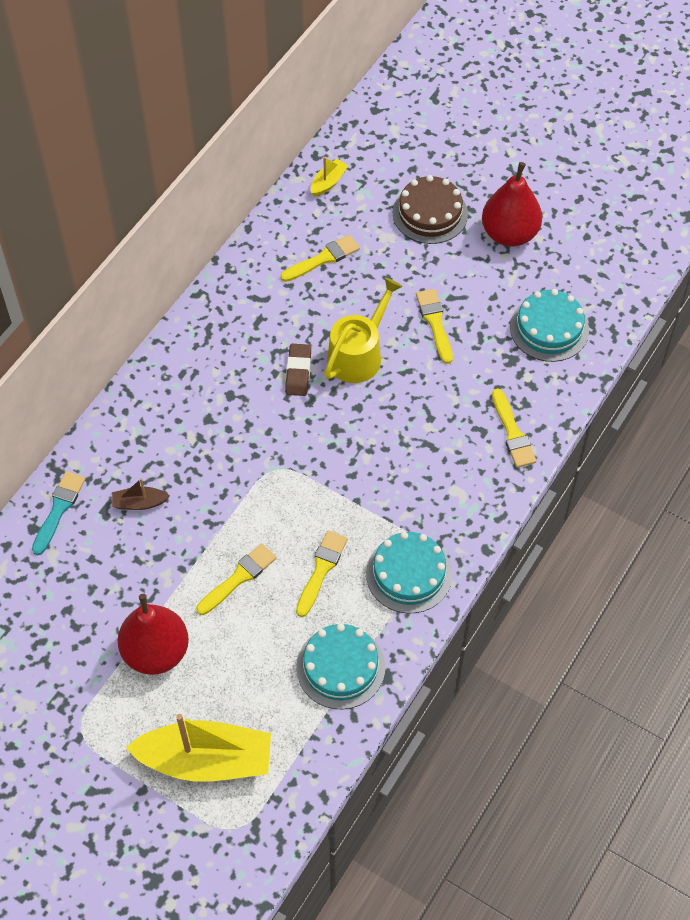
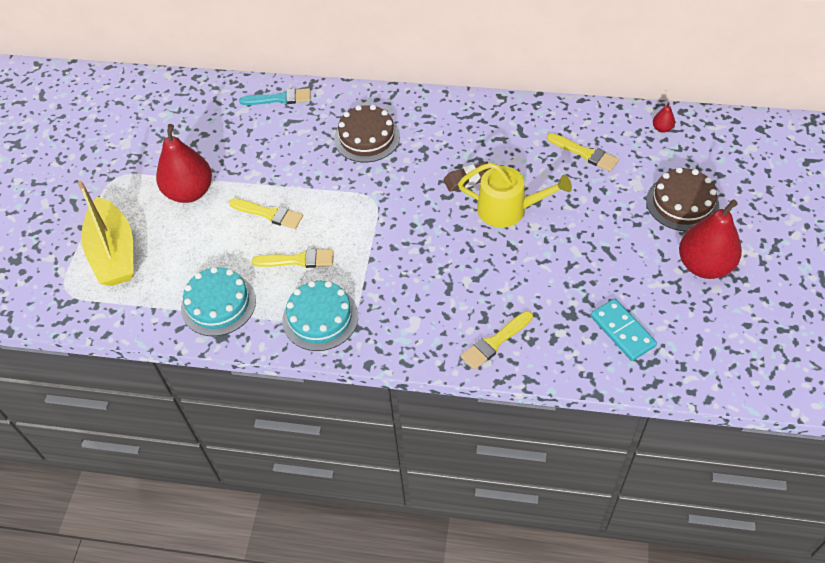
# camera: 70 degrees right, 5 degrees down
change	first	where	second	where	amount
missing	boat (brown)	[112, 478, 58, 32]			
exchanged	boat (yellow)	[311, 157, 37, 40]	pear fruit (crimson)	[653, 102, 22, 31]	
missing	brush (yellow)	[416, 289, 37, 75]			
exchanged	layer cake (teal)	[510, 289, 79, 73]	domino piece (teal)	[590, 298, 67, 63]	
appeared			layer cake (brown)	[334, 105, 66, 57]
□ □ □ □ □ □ □
## Exercise objective
Reproduce the line containing "102, 22, 31]" and every line after it. Stop at the last line of the records, and add nothing.

## Result of this task
exchanged	boat (yellow)	[311, 157, 37, 40]	pear fruit (crimson)	[653, 102, 22, 31]	
missing	brush (yellow)	[416, 289, 37, 75]			
exchanged	layer cake (teal)	[510, 289, 79, 73]	domino piece (teal)	[590, 298, 67, 63]	
appeared			layer cake (brown)	[334, 105, 66, 57]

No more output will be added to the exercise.